● PROBLEM REQUIREMENTS:
Every line below that mentions the word "yellow" should be copied out.

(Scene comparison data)
------------------------------------------------------------

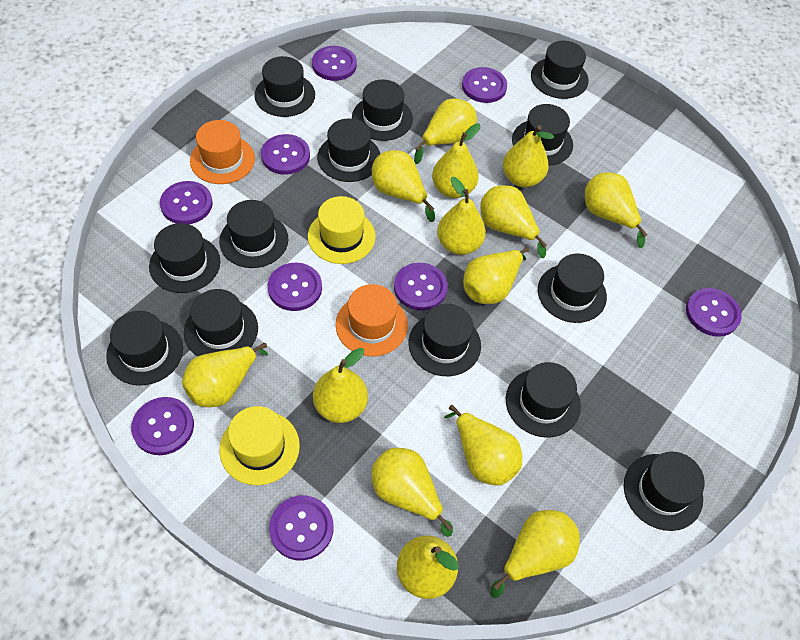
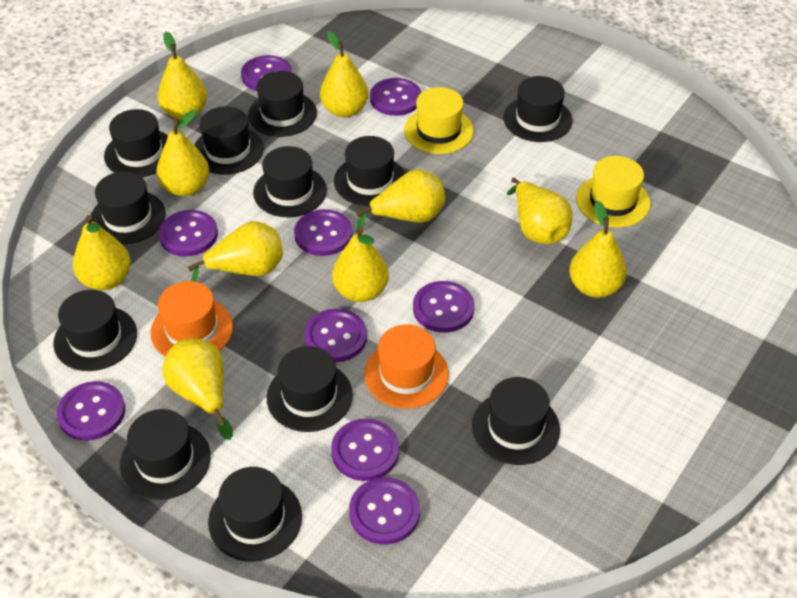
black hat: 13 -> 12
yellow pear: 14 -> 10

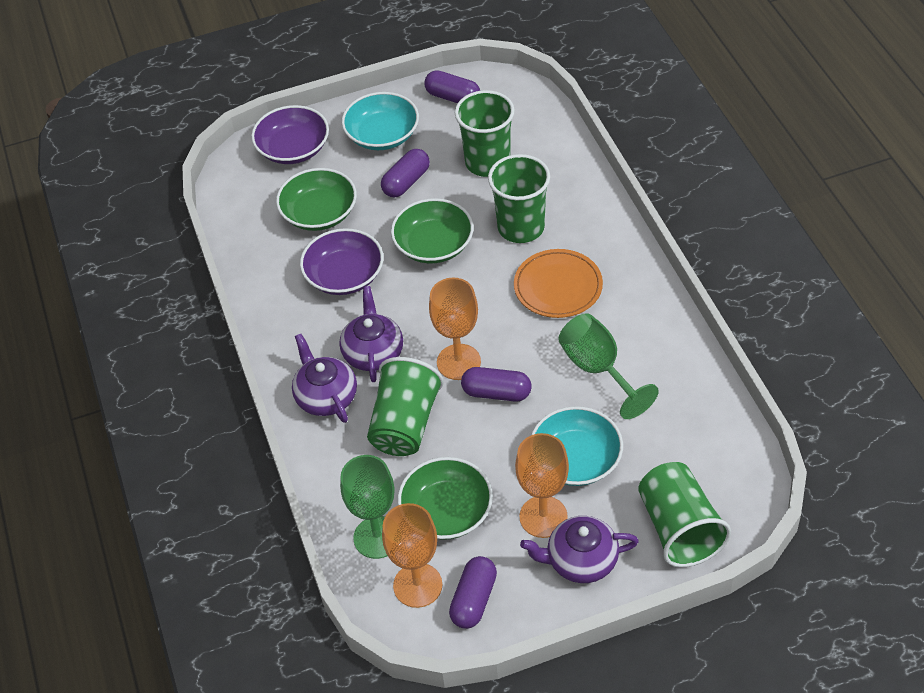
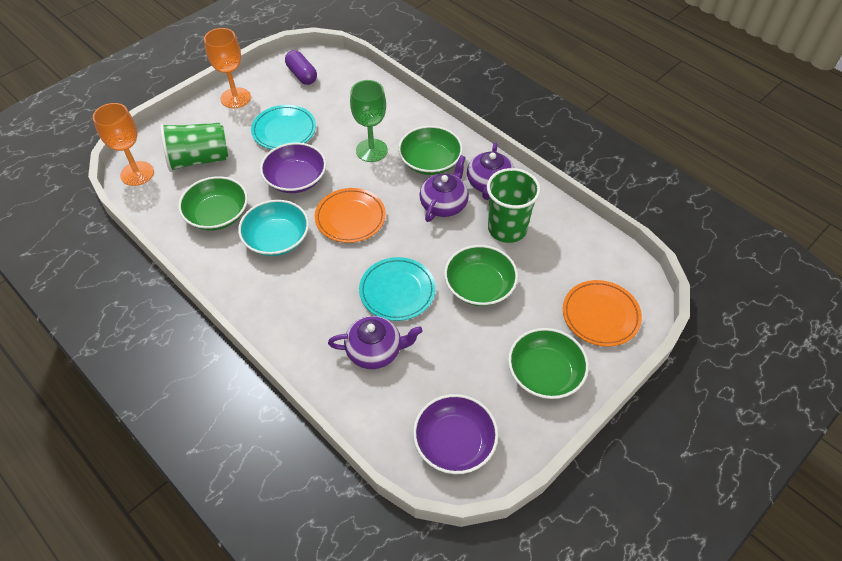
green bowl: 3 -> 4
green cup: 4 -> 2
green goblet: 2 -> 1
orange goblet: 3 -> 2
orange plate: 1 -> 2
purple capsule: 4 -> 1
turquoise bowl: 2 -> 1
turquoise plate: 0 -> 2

------------------------------------------------------------

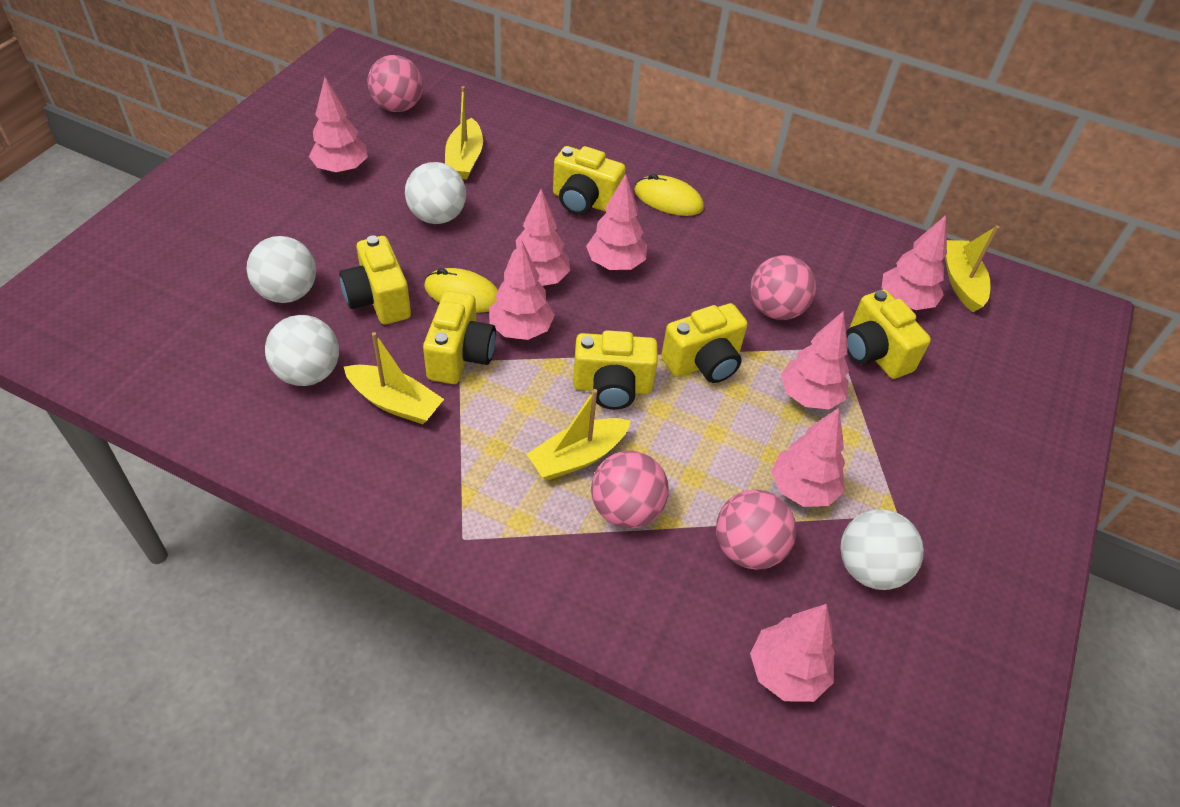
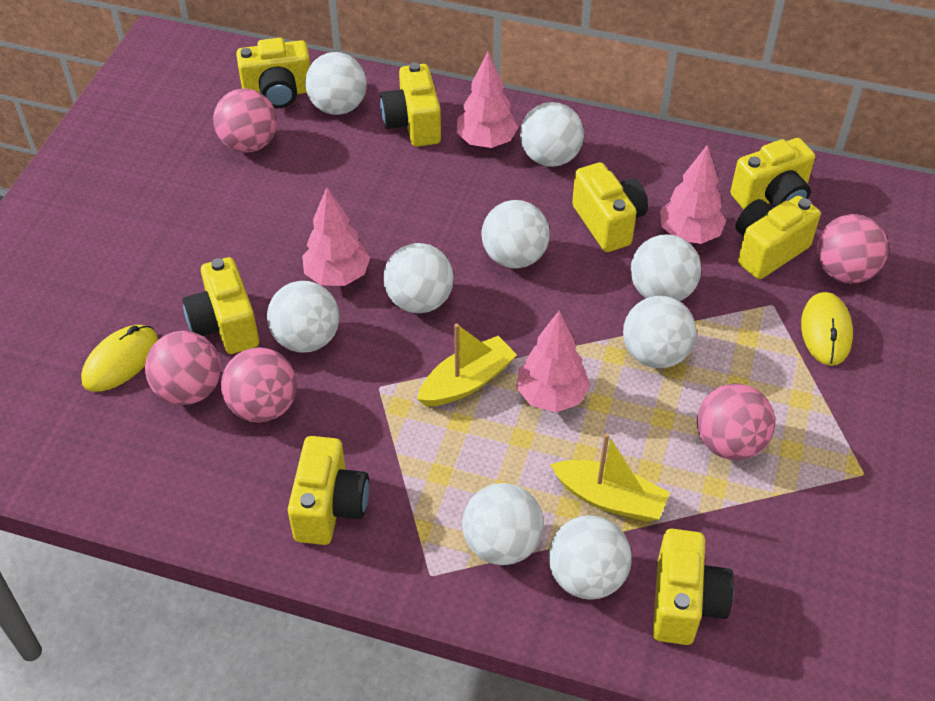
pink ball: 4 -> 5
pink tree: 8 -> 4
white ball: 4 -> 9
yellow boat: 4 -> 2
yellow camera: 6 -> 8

------------------------------------------------------------

● REPLY TO THE TASK:
yellow pear: 14 -> 10
yellow boat: 4 -> 2
yellow camera: 6 -> 8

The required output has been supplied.